(ASSIGNMENT) Using the entries below, write out the line with "black soap dispenser: 13 -> 12", the line with "red watering can: 5 -> 8", and every line in between, exactly as each is written.
------ EXCERPTED DATA
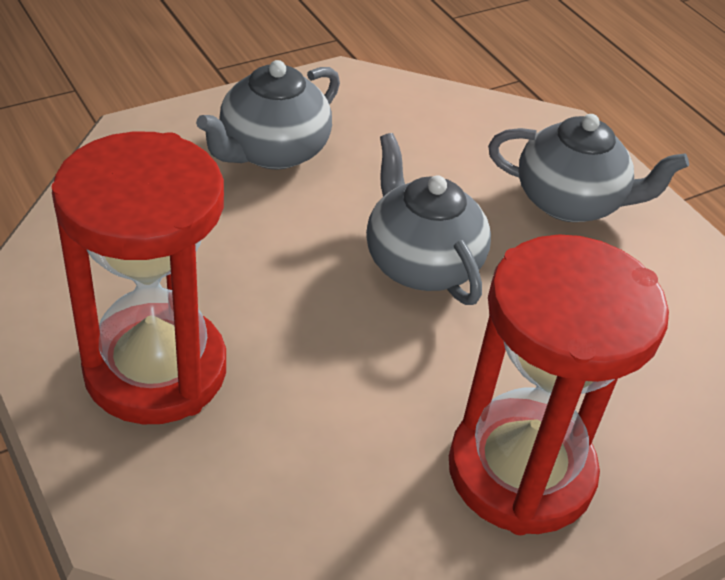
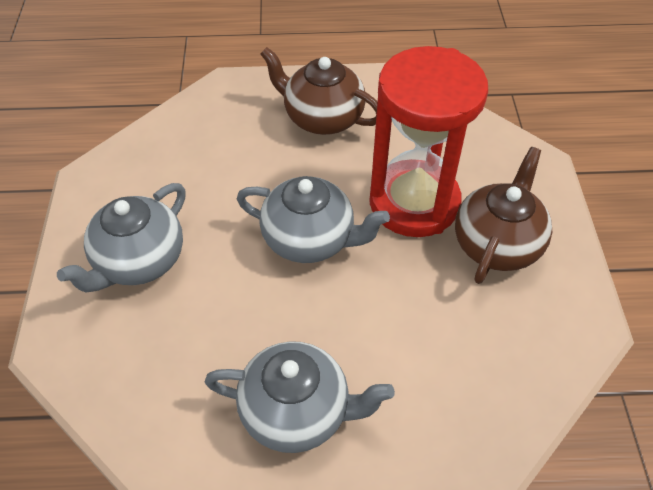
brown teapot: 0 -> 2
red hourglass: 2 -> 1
------------
------ EXCERPTED DATA
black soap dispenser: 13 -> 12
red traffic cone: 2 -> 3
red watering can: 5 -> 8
------------
(RESPONSE AREA)
black soap dispenser: 13 -> 12
red traffic cone: 2 -> 3
red watering can: 5 -> 8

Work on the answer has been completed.